EXERCISE REQUIREMENTS =>
State how many lines in the material below contain the string "door", counting only matches with the same capitalization. Reply with the number alone.
begin ROWS
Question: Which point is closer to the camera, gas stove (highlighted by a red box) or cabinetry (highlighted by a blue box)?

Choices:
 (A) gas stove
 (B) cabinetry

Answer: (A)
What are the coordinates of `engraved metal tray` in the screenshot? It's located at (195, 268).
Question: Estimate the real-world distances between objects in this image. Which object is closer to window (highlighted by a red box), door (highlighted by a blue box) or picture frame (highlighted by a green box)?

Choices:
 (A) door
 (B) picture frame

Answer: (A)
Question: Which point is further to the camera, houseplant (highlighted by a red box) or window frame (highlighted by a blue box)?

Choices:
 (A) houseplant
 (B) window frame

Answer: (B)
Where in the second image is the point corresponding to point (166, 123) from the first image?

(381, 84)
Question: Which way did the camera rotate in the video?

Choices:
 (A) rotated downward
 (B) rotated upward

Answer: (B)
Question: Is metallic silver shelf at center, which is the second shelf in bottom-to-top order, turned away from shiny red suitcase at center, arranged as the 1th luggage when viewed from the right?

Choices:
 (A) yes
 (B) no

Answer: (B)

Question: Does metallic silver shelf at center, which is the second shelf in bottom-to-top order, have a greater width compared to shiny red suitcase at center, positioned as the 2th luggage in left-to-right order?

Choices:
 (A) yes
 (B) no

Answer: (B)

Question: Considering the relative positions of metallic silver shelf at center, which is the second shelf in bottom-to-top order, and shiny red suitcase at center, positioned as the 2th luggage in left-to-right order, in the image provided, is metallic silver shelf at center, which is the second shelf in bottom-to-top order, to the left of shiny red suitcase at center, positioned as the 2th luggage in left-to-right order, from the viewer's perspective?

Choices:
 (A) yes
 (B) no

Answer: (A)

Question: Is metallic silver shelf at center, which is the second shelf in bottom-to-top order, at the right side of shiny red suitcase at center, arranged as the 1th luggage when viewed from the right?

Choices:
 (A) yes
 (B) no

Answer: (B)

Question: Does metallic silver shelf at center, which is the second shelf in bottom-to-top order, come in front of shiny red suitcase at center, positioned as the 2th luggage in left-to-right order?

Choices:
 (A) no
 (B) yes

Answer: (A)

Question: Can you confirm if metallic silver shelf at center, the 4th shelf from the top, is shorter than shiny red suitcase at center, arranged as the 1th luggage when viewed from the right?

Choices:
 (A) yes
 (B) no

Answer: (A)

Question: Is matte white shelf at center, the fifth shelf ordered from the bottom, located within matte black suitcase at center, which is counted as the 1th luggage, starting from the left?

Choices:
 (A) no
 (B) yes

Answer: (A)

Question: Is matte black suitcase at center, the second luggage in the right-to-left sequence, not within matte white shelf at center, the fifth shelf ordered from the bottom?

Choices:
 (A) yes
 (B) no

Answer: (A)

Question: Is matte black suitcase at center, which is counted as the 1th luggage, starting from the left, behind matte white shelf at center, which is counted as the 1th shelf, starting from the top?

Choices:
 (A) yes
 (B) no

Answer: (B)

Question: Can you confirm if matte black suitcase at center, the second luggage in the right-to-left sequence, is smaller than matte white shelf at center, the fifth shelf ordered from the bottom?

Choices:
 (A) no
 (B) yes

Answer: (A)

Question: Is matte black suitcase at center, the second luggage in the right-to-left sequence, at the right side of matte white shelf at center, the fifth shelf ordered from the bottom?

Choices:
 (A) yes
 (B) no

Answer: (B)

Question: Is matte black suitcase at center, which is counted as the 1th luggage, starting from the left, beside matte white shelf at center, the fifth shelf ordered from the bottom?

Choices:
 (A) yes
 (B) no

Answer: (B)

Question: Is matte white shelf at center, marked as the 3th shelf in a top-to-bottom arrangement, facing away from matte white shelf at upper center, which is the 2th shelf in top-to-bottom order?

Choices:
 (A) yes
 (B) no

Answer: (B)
end ROWS
COMPLETED TASK =>
2